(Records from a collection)

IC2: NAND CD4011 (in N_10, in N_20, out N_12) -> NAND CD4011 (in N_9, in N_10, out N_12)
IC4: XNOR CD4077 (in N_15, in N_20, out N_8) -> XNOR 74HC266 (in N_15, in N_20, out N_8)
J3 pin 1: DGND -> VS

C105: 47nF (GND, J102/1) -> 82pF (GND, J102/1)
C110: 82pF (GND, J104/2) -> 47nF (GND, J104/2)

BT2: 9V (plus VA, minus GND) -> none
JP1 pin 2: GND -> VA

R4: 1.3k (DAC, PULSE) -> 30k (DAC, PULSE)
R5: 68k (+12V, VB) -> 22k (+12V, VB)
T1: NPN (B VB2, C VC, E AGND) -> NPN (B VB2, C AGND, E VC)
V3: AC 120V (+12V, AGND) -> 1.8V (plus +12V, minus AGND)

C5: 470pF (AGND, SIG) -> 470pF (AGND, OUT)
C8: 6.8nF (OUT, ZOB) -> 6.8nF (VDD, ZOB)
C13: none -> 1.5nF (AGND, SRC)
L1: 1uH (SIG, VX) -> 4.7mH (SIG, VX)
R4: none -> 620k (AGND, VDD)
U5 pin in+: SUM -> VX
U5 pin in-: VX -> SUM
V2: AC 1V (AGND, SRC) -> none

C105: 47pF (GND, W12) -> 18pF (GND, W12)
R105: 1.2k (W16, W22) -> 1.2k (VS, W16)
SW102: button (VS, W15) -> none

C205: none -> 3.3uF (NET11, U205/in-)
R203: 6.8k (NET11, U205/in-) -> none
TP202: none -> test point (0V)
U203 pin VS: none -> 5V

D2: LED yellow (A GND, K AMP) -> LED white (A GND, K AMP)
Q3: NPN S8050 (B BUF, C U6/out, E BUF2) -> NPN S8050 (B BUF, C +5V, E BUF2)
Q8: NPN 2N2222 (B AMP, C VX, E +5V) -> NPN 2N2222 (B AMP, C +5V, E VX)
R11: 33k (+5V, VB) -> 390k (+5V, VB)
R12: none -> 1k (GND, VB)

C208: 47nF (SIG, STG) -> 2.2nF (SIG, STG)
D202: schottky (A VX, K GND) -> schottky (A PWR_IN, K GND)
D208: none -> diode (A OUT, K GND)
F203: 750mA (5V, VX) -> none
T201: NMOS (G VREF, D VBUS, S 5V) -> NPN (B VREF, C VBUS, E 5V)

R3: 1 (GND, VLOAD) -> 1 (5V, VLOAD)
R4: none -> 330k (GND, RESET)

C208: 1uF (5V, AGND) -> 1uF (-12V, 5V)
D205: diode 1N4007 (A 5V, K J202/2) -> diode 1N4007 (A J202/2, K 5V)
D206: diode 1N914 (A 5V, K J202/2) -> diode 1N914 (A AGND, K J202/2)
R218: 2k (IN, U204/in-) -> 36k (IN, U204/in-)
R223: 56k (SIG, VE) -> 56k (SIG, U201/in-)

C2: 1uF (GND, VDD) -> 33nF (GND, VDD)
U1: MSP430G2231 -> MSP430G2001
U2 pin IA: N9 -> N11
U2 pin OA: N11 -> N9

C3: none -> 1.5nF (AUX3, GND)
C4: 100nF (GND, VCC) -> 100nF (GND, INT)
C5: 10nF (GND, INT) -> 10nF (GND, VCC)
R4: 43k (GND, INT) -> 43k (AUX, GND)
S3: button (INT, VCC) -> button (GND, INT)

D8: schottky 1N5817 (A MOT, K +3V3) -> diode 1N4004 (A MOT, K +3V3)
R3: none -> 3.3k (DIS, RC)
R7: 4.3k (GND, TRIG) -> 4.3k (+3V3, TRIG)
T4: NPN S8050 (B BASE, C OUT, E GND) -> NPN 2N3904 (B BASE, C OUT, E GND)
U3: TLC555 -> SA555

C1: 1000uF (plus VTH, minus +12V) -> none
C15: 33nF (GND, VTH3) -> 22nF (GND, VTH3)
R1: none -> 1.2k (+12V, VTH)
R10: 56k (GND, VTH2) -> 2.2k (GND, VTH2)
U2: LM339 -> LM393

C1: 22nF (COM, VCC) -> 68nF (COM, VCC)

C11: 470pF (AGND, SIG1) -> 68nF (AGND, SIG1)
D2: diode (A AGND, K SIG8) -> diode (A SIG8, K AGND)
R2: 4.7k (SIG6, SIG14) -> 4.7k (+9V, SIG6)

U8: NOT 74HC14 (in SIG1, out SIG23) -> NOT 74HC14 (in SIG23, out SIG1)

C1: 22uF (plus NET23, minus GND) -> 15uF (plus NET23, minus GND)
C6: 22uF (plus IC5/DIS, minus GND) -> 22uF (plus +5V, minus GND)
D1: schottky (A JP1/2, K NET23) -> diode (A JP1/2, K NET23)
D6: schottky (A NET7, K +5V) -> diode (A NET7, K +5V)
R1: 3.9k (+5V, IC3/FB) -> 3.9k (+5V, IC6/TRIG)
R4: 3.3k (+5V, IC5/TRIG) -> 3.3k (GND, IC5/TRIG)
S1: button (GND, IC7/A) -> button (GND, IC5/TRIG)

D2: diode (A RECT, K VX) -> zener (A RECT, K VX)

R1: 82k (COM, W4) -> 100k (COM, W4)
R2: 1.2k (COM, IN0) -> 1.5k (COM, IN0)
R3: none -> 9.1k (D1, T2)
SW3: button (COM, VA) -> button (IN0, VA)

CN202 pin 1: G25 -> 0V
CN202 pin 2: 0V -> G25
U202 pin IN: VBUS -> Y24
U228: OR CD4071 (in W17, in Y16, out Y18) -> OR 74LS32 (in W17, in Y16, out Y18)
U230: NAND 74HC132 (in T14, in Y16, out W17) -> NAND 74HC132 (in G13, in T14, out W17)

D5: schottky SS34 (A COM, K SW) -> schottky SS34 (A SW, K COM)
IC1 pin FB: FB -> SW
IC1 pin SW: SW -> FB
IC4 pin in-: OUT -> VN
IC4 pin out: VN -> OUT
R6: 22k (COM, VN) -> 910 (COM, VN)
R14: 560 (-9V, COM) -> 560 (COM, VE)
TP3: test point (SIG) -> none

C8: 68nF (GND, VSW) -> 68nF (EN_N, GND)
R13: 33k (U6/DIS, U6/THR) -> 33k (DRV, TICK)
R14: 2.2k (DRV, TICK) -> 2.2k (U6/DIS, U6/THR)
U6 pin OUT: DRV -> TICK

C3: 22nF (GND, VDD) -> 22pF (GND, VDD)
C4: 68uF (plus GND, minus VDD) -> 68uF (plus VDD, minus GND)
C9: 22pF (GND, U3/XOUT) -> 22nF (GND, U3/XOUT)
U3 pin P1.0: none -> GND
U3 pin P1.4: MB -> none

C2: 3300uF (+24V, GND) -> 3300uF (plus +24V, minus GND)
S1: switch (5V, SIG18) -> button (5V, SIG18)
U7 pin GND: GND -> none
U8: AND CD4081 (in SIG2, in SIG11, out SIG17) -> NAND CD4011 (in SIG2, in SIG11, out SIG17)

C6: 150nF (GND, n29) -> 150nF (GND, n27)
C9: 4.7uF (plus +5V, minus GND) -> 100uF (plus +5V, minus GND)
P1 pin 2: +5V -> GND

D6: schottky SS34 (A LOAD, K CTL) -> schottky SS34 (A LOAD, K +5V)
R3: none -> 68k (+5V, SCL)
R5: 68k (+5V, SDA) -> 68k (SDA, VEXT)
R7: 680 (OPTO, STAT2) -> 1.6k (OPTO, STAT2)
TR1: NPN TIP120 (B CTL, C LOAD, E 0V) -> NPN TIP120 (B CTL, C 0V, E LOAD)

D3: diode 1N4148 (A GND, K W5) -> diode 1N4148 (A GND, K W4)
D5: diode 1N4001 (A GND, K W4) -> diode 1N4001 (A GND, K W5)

◆ **REQUIRED WORK**: Reproduce the entries above in full and exactly.

◆ **WRITTEN ANSWER**:
IC2: NAND CD4011 (in N_10, in N_20, out N_12) -> NAND CD4011 (in N_9, in N_10, out N_12)
IC4: XNOR CD4077 (in N_15, in N_20, out N_8) -> XNOR 74HC266 (in N_15, in N_20, out N_8)
J3 pin 1: DGND -> VS

C105: 47nF (GND, J102/1) -> 82pF (GND, J102/1)
C110: 82pF (GND, J104/2) -> 47nF (GND, J104/2)

BT2: 9V (plus VA, minus GND) -> none
JP1 pin 2: GND -> VA

R4: 1.3k (DAC, PULSE) -> 30k (DAC, PULSE)
R5: 68k (+12V, VB) -> 22k (+12V, VB)
T1: NPN (B VB2, C VC, E AGND) -> NPN (B VB2, C AGND, E VC)
V3: AC 120V (+12V, AGND) -> 1.8V (plus +12V, minus AGND)

C5: 470pF (AGND, SIG) -> 470pF (AGND, OUT)
C8: 6.8nF (OUT, ZOB) -> 6.8nF (VDD, ZOB)
C13: none -> 1.5nF (AGND, SRC)
L1: 1uH (SIG, VX) -> 4.7mH (SIG, VX)
R4: none -> 620k (AGND, VDD)
U5 pin in+: SUM -> VX
U5 pin in-: VX -> SUM
V2: AC 1V (AGND, SRC) -> none

C105: 47pF (GND, W12) -> 18pF (GND, W12)
R105: 1.2k (W16, W22) -> 1.2k (VS, W16)
SW102: button (VS, W15) -> none

C205: none -> 3.3uF (NET11, U205/in-)
R203: 6.8k (NET11, U205/in-) -> none
TP202: none -> test point (0V)
U203 pin VS: none -> 5V

D2: LED yellow (A GND, K AMP) -> LED white (A GND, K AMP)
Q3: NPN S8050 (B BUF, C U6/out, E BUF2) -> NPN S8050 (B BUF, C +5V, E BUF2)
Q8: NPN 2N2222 (B AMP, C VX, E +5V) -> NPN 2N2222 (B AMP, C +5V, E VX)
R11: 33k (+5V, VB) -> 390k (+5V, VB)
R12: none -> 1k (GND, VB)

C208: 47nF (SIG, STG) -> 2.2nF (SIG, STG)
D202: schottky (A VX, K GND) -> schottky (A PWR_IN, K GND)
D208: none -> diode (A OUT, K GND)
F203: 750mA (5V, VX) -> none
T201: NMOS (G VREF, D VBUS, S 5V) -> NPN (B VREF, C VBUS, E 5V)

R3: 1 (GND, VLOAD) -> 1 (5V, VLOAD)
R4: none -> 330k (GND, RESET)

C208: 1uF (5V, AGND) -> 1uF (-12V, 5V)
D205: diode 1N4007 (A 5V, K J202/2) -> diode 1N4007 (A J202/2, K 5V)
D206: diode 1N914 (A 5V, K J202/2) -> diode 1N914 (A AGND, K J202/2)
R218: 2k (IN, U204/in-) -> 36k (IN, U204/in-)
R223: 56k (SIG, VE) -> 56k (SIG, U201/in-)

C2: 1uF (GND, VDD) -> 33nF (GND, VDD)
U1: MSP430G2231 -> MSP430G2001
U2 pin IA: N9 -> N11
U2 pin OA: N11 -> N9

C3: none -> 1.5nF (AUX3, GND)
C4: 100nF (GND, VCC) -> 100nF (GND, INT)
C5: 10nF (GND, INT) -> 10nF (GND, VCC)
R4: 43k (GND, INT) -> 43k (AUX, GND)
S3: button (INT, VCC) -> button (GND, INT)

D8: schottky 1N5817 (A MOT, K +3V3) -> diode 1N4004 (A MOT, K +3V3)
R3: none -> 3.3k (DIS, RC)
R7: 4.3k (GND, TRIG) -> 4.3k (+3V3, TRIG)
T4: NPN S8050 (B BASE, C OUT, E GND) -> NPN 2N3904 (B BASE, C OUT, E GND)
U3: TLC555 -> SA555

C1: 1000uF (plus VTH, minus +12V) -> none
C15: 33nF (GND, VTH3) -> 22nF (GND, VTH3)
R1: none -> 1.2k (+12V, VTH)
R10: 56k (GND, VTH2) -> 2.2k (GND, VTH2)
U2: LM339 -> LM393

C1: 22nF (COM, VCC) -> 68nF (COM, VCC)

C11: 470pF (AGND, SIG1) -> 68nF (AGND, SIG1)
D2: diode (A AGND, K SIG8) -> diode (A SIG8, K AGND)
R2: 4.7k (SIG6, SIG14) -> 4.7k (+9V, SIG6)

U8: NOT 74HC14 (in SIG1, out SIG23) -> NOT 74HC14 (in SIG23, out SIG1)

C1: 22uF (plus NET23, minus GND) -> 15uF (plus NET23, minus GND)
C6: 22uF (plus IC5/DIS, minus GND) -> 22uF (plus +5V, minus GND)
D1: schottky (A JP1/2, K NET23) -> diode (A JP1/2, K NET23)
D6: schottky (A NET7, K +5V) -> diode (A NET7, K +5V)
R1: 3.9k (+5V, IC3/FB) -> 3.9k (+5V, IC6/TRIG)
R4: 3.3k (+5V, IC5/TRIG) -> 3.3k (GND, IC5/TRIG)
S1: button (GND, IC7/A) -> button (GND, IC5/TRIG)

D2: diode (A RECT, K VX) -> zener (A RECT, K VX)

R1: 82k (COM, W4) -> 100k (COM, W4)
R2: 1.2k (COM, IN0) -> 1.5k (COM, IN0)
R3: none -> 9.1k (D1, T2)
SW3: button (COM, VA) -> button (IN0, VA)

CN202 pin 1: G25 -> 0V
CN202 pin 2: 0V -> G25
U202 pin IN: VBUS -> Y24
U228: OR CD4071 (in W17, in Y16, out Y18) -> OR 74LS32 (in W17, in Y16, out Y18)
U230: NAND 74HC132 (in T14, in Y16, out W17) -> NAND 74HC132 (in G13, in T14, out W17)

D5: schottky SS34 (A COM, K SW) -> schottky SS34 (A SW, K COM)
IC1 pin FB: FB -> SW
IC1 pin SW: SW -> FB
IC4 pin in-: OUT -> VN
IC4 pin out: VN -> OUT
R6: 22k (COM, VN) -> 910 (COM, VN)
R14: 560 (-9V, COM) -> 560 (COM, VE)
TP3: test point (SIG) -> none

C8: 68nF (GND, VSW) -> 68nF (EN_N, GND)
R13: 33k (U6/DIS, U6/THR) -> 33k (DRV, TICK)
R14: 2.2k (DRV, TICK) -> 2.2k (U6/DIS, U6/THR)
U6 pin OUT: DRV -> TICK

C3: 22nF (GND, VDD) -> 22pF (GND, VDD)
C4: 68uF (plus GND, minus VDD) -> 68uF (plus VDD, minus GND)
C9: 22pF (GND, U3/XOUT) -> 22nF (GND, U3/XOUT)
U3 pin P1.0: none -> GND
U3 pin P1.4: MB -> none

C2: 3300uF (+24V, GND) -> 3300uF (plus +24V, minus GND)
S1: switch (5V, SIG18) -> button (5V, SIG18)
U7 pin GND: GND -> none
U8: AND CD4081 (in SIG2, in SIG11, out SIG17) -> NAND CD4011 (in SIG2, in SIG11, out SIG17)

C6: 150nF (GND, n29) -> 150nF (GND, n27)
C9: 4.7uF (plus +5V, minus GND) -> 100uF (plus +5V, minus GND)
P1 pin 2: +5V -> GND

D6: schottky SS34 (A LOAD, K CTL) -> schottky SS34 (A LOAD, K +5V)
R3: none -> 68k (+5V, SCL)
R5: 68k (+5V, SDA) -> 68k (SDA, VEXT)
R7: 680 (OPTO, STAT2) -> 1.6k (OPTO, STAT2)
TR1: NPN TIP120 (B CTL, C LOAD, E 0V) -> NPN TIP120 (B CTL, C 0V, E LOAD)

D3: diode 1N4148 (A GND, K W5) -> diode 1N4148 (A GND, K W4)
D5: diode 1N4001 (A GND, K W4) -> diode 1N4001 (A GND, K W5)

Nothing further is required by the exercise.